▸ Exercise aim: Look through the material below. Return exactly the lines from the one with "turquoise glasses: 3 -> 4" through the one with "white glasses: 5 -> 8", both included.

▸ Material for this exercise:
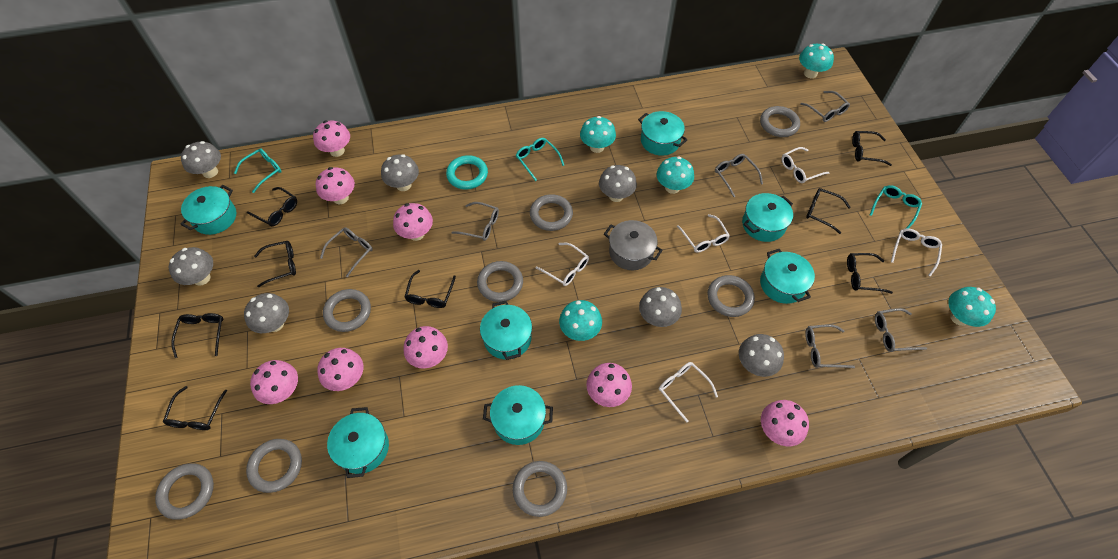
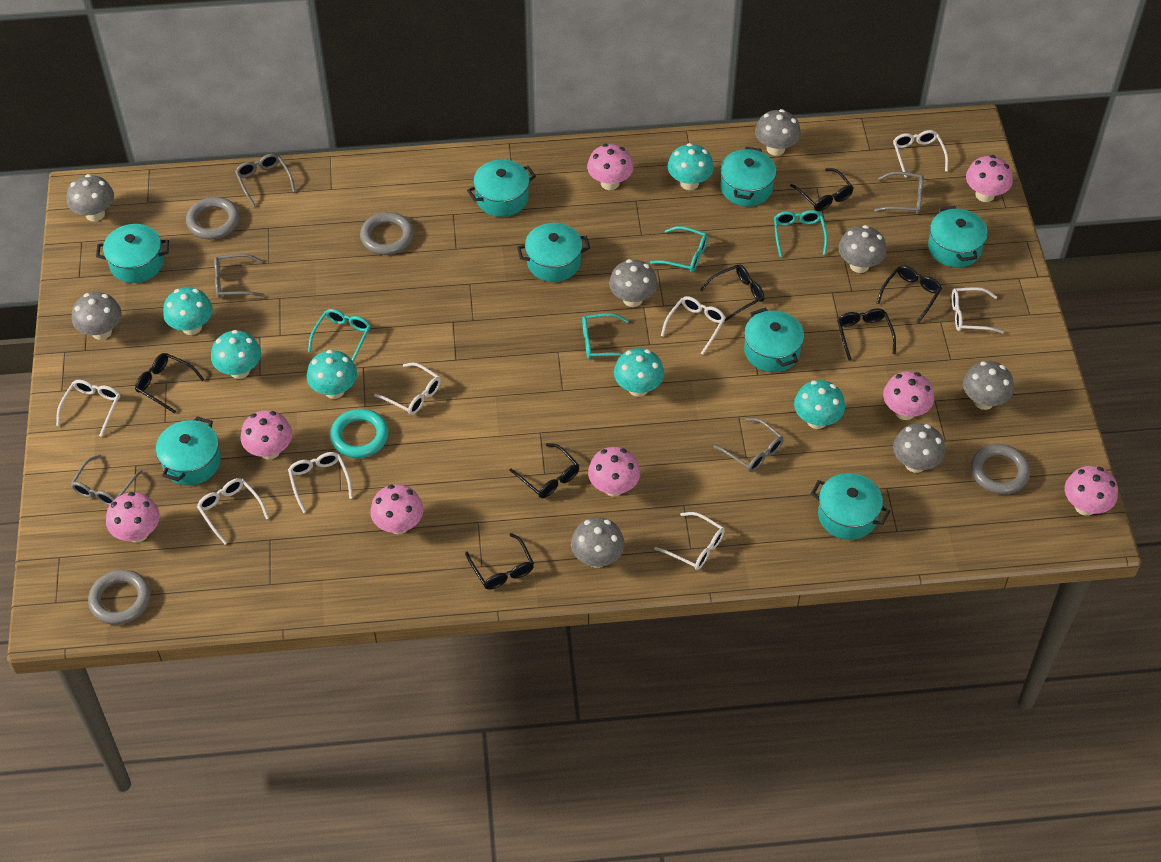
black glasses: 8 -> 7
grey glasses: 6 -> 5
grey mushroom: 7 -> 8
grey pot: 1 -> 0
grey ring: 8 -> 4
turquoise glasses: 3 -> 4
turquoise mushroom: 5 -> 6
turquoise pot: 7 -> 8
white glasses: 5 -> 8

==

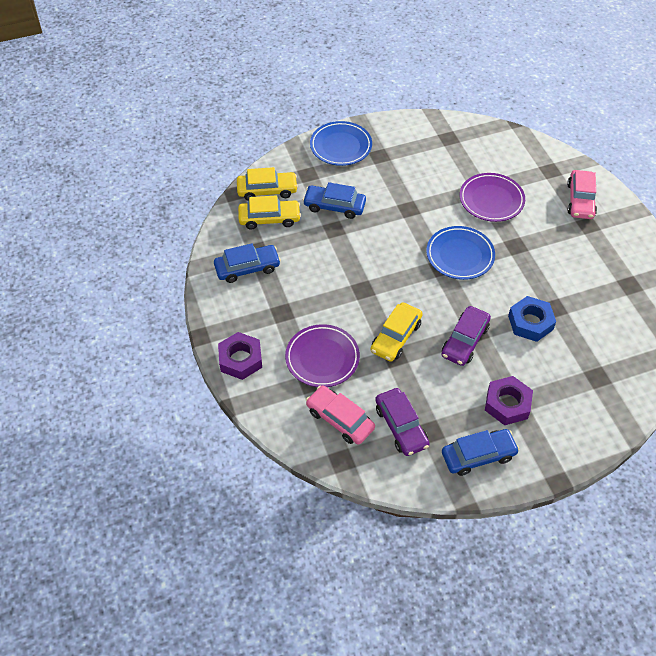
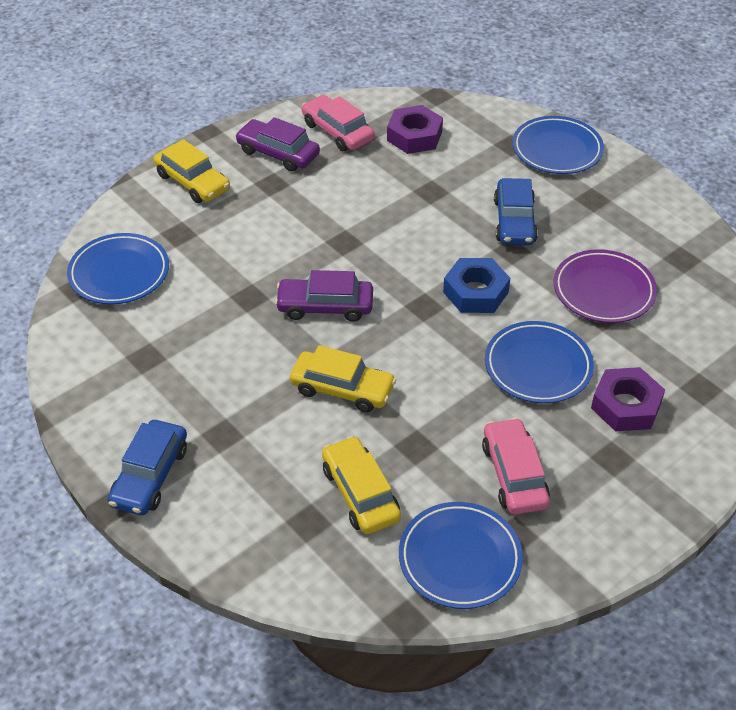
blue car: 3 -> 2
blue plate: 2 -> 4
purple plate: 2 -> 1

* * *

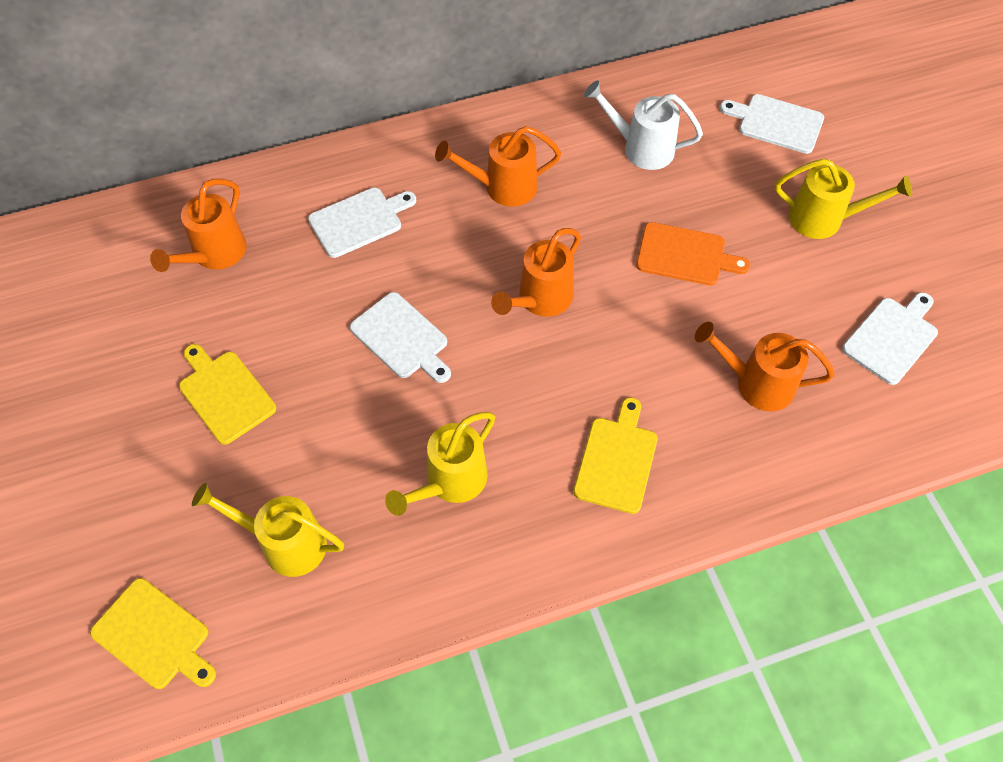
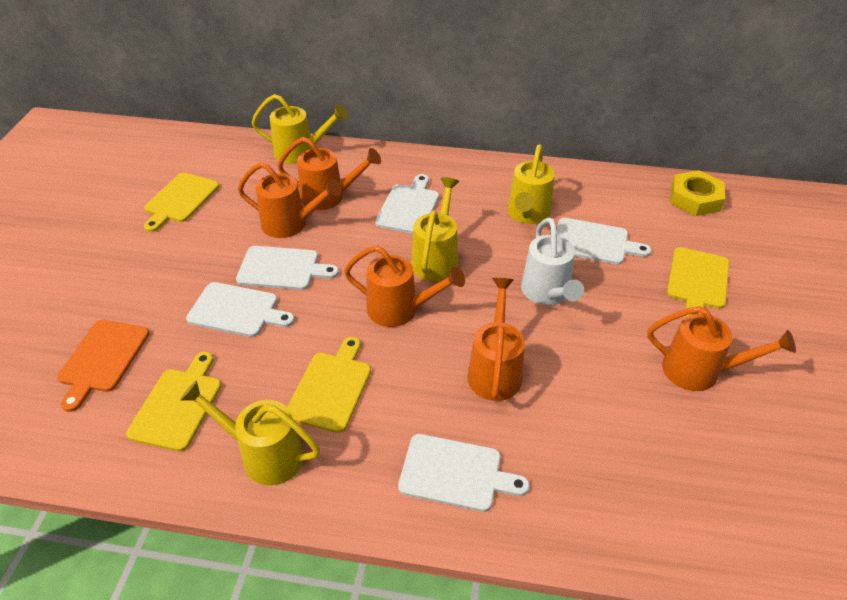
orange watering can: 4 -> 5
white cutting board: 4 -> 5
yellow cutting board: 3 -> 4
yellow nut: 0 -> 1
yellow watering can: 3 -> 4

▸ Exercise response:
turquoise glasses: 3 -> 4
turquoise mushroom: 5 -> 6
turquoise pot: 7 -> 8
white glasses: 5 -> 8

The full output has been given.